Your assignment – The expected output is exactly the lines below, starting at the line with "shelving: (408, 695)" and ending at the line with "window: (48, 779) -> (327, 721), width x1.46", both included; no other line belongs in it.

Data for review –
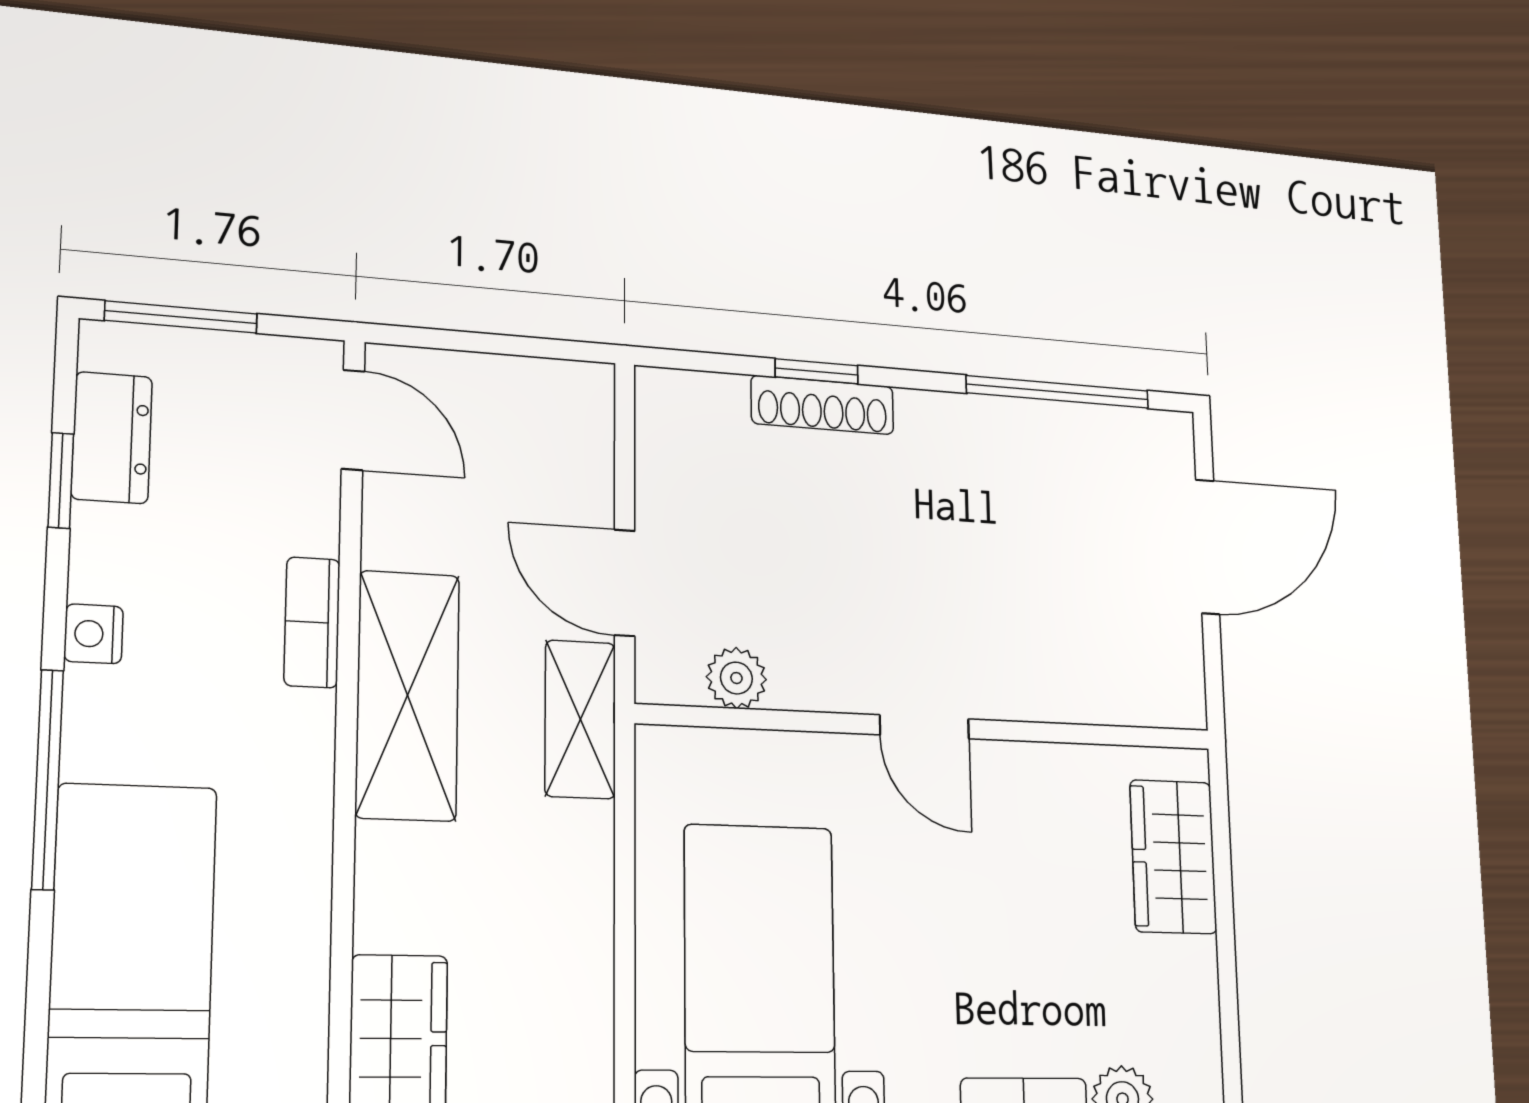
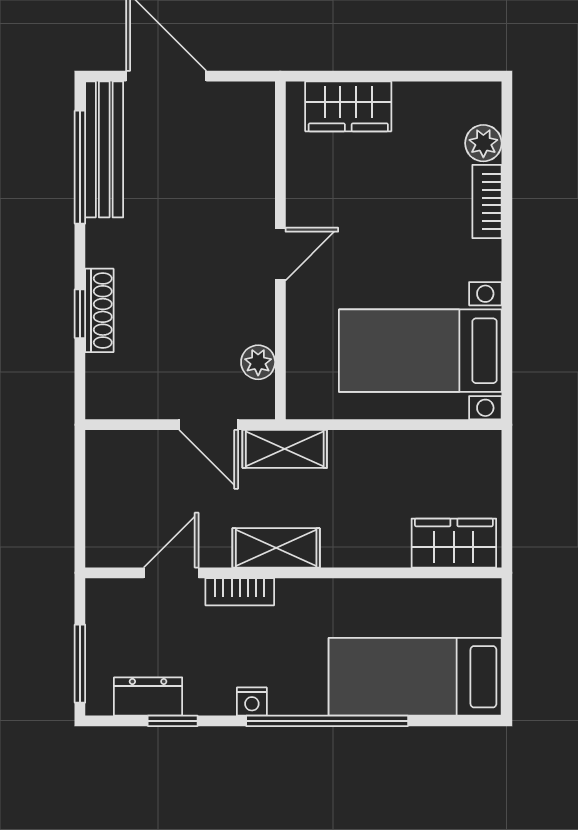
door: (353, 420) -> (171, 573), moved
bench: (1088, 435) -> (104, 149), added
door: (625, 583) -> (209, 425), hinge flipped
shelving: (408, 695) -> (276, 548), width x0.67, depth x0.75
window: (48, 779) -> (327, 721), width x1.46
* * *
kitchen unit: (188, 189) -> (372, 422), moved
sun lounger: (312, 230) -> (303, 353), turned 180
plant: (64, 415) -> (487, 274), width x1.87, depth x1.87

Answer –
shelving: (408, 695) -> (276, 548), width x0.67, depth x0.75
window: (48, 779) -> (327, 721), width x1.46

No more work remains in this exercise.